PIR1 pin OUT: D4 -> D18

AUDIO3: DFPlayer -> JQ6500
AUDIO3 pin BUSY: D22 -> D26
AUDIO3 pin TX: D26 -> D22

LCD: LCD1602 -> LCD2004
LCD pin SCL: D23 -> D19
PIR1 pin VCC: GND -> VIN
☆ ☆ ☆ ☆ ☆
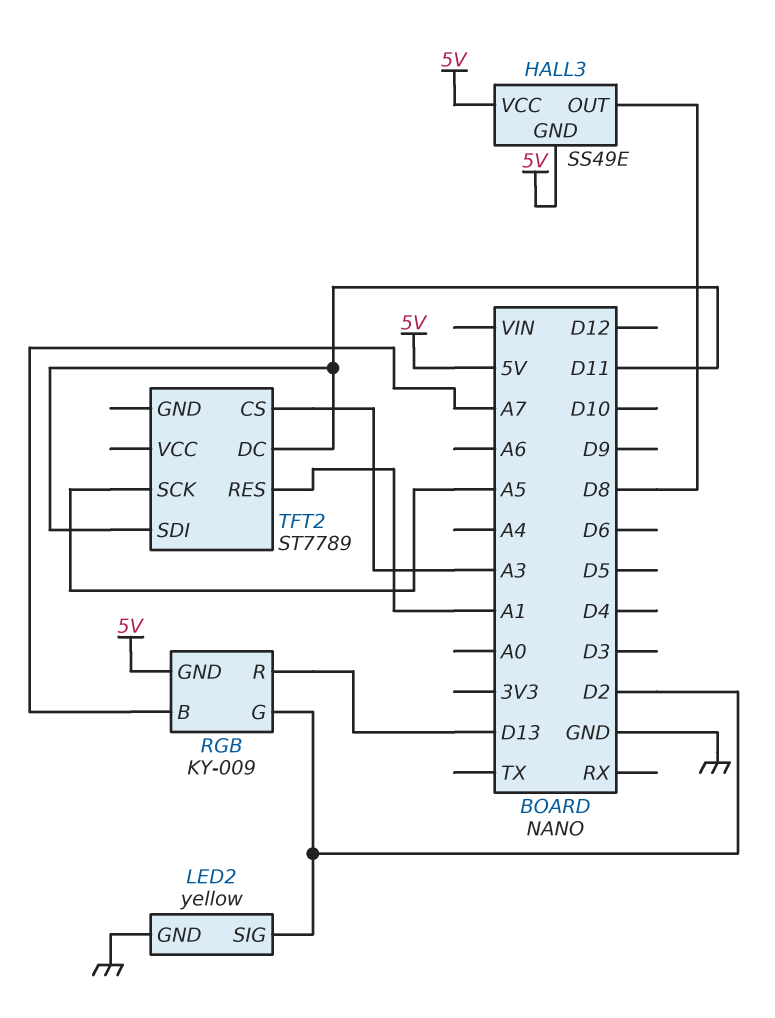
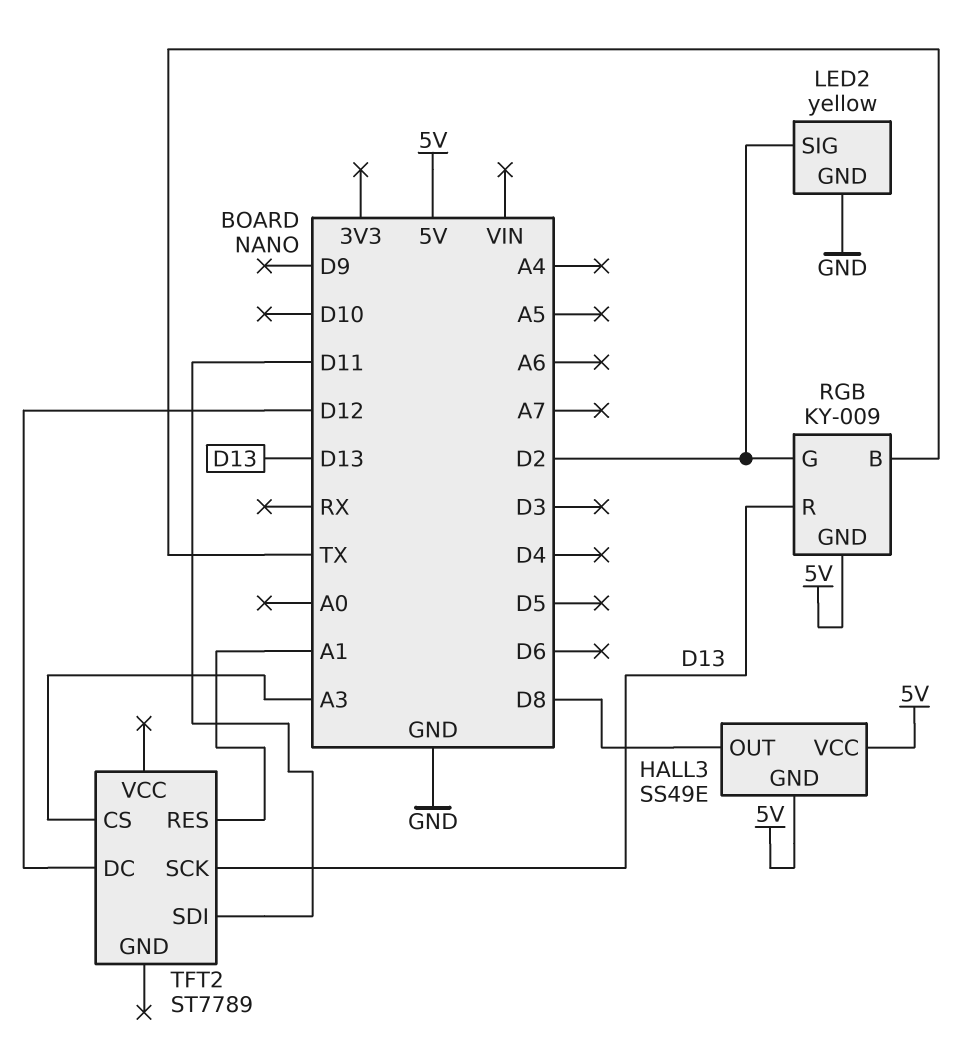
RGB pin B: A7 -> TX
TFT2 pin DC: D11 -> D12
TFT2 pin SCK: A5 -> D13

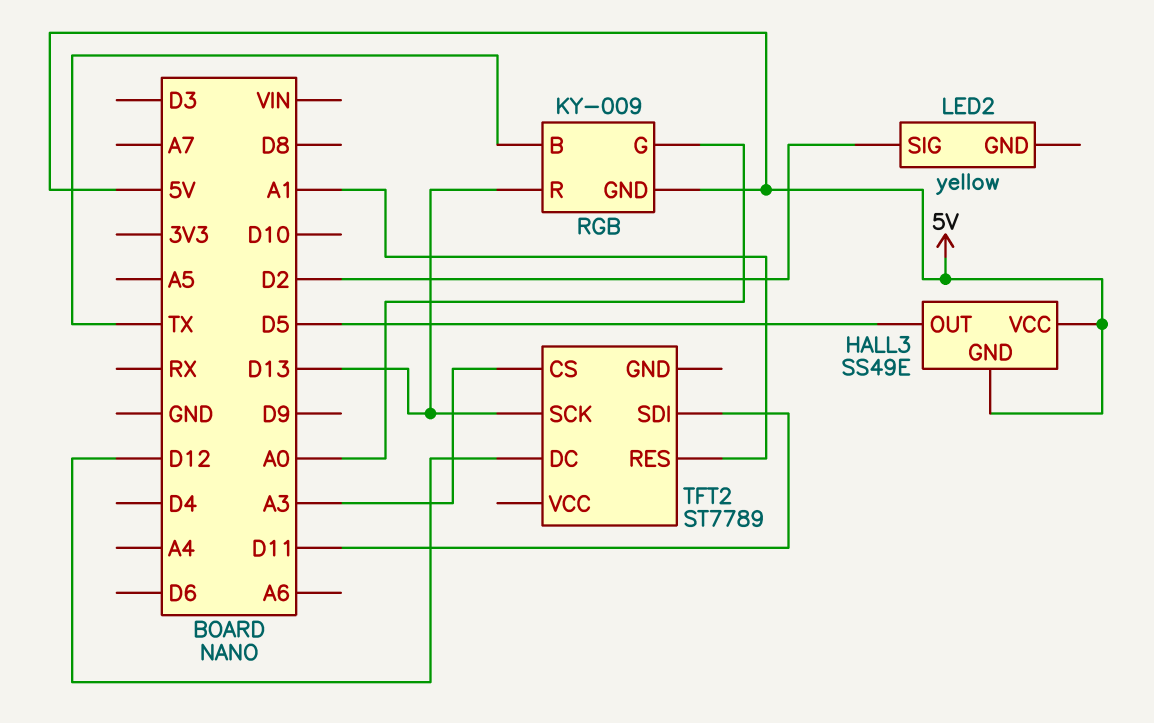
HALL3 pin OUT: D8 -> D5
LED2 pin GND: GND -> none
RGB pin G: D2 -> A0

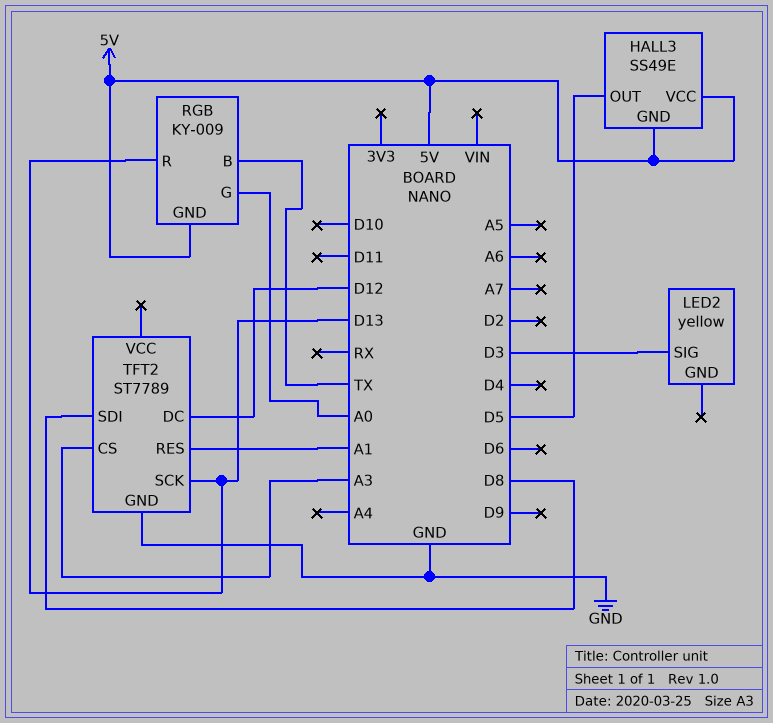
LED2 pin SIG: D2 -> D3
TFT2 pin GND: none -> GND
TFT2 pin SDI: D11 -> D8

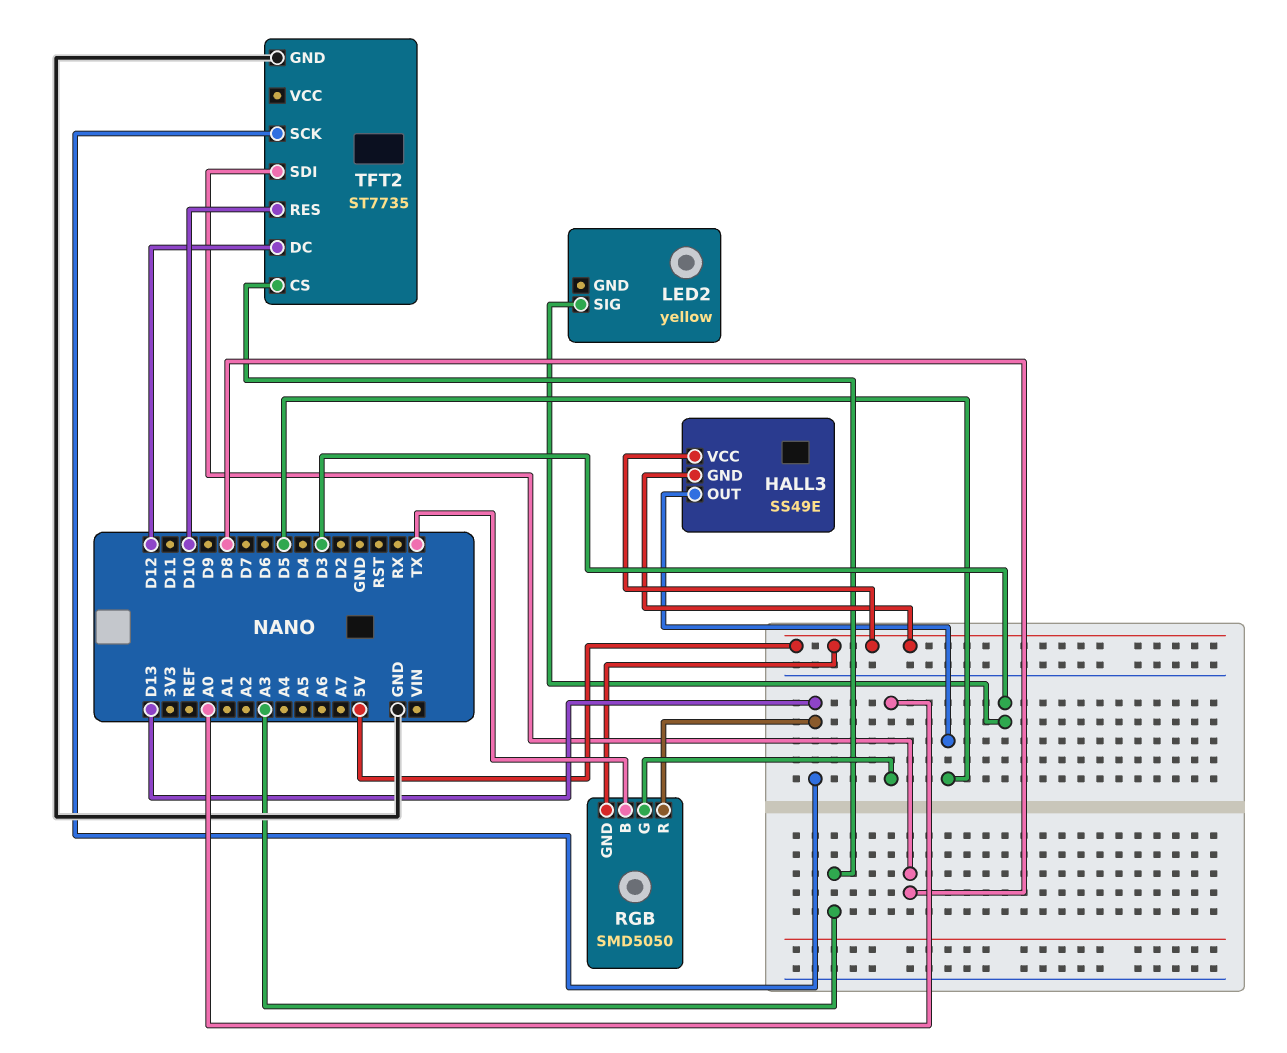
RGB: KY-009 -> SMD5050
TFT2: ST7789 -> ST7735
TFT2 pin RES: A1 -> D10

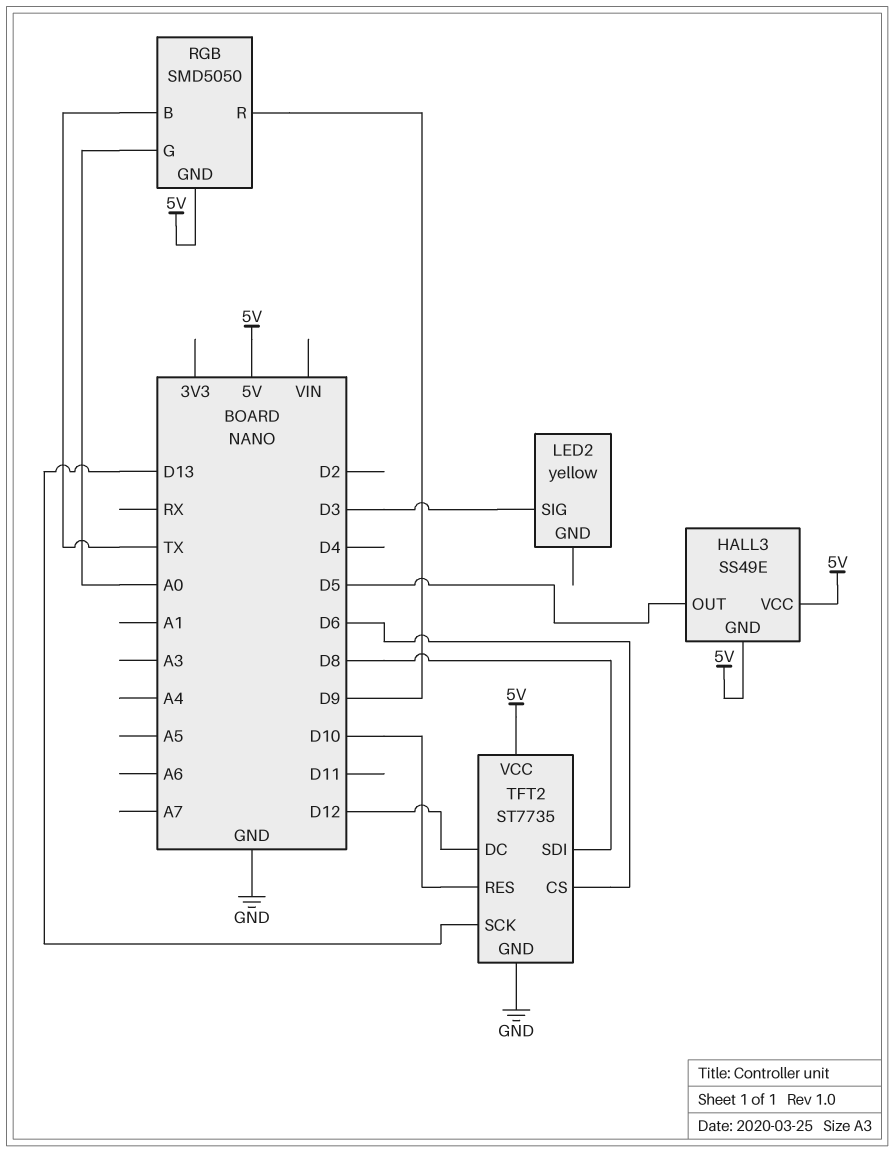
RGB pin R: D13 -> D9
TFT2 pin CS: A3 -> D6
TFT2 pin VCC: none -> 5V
☆ ☆ ☆ ☆ ☆
Task goal: In the entries above, find the line with "PIR1 pin OUT: D4 -> D18" and the line with "PIR1 pin VCC: GND -> VIN", then set down exactly those two and every line between them, nothing else.

Result of the exercise:
PIR1 pin OUT: D4 -> D18

AUDIO3: DFPlayer -> JQ6500
AUDIO3 pin BUSY: D22 -> D26
AUDIO3 pin TX: D26 -> D22

LCD: LCD1602 -> LCD2004
LCD pin SCL: D23 -> D19
PIR1 pin VCC: GND -> VIN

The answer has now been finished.